### YOUR INSTRUCTIONS
Should the entries contain pictures, leave them out and return exactly the lines from the first through the line holding "(467, 488) = (1071, 380): yellow".

[[ EXTRACTED INFORMATION open ]]

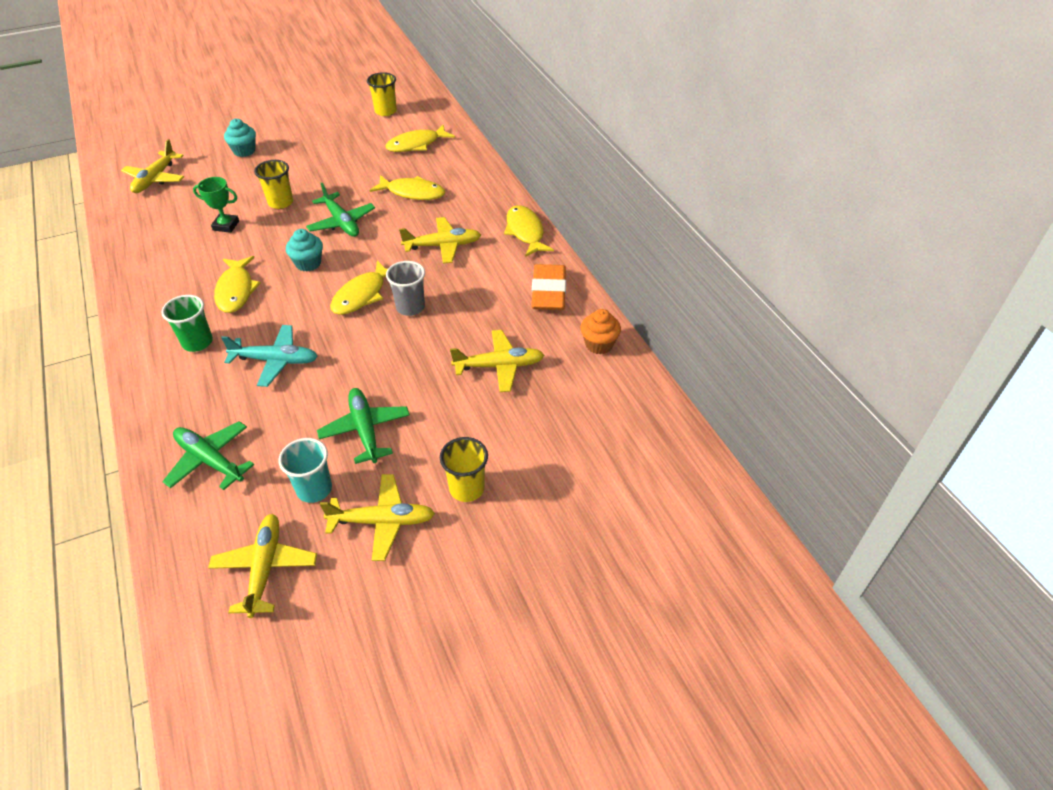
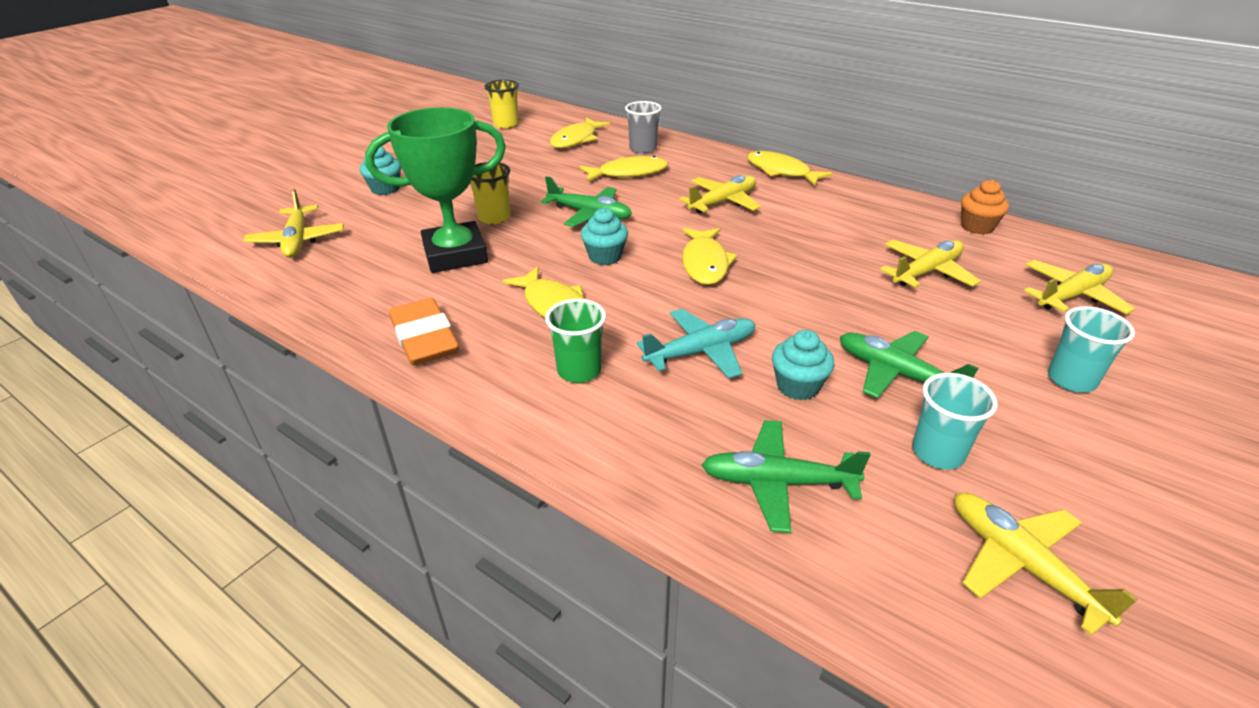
camera: 30 degrees left, 10 degrees down
(226, 226) = (455, 255): green trophy -> green trophy, size x2.07
(297, 410) = (798, 386): none -> turquoise cupcake
(382, 521) = (1052, 448): yellow plane -> yellow plane (1072, 295)
(410, 307) = (769, 257): grey cup -> grey cup (643, 149)
(467, 488) = (1071, 380): yellow cup -> turquoise cup
(548, 292) = (873, 205): orange eraser -> orange eraser (424, 338)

[[ EXTRACTED INFORMATION closed ]]

### ANSWER SPACE
camera: 30 degrees left, 10 degrees down
(226, 226) = (455, 255): green trophy -> green trophy, size x2.07
(297, 410) = (798, 386): none -> turquoise cupcake
(382, 521) = (1052, 448): yellow plane -> yellow plane (1072, 295)
(410, 307) = (769, 257): grey cup -> grey cup (643, 149)
(467, 488) = (1071, 380): yellow cup -> turquoise cup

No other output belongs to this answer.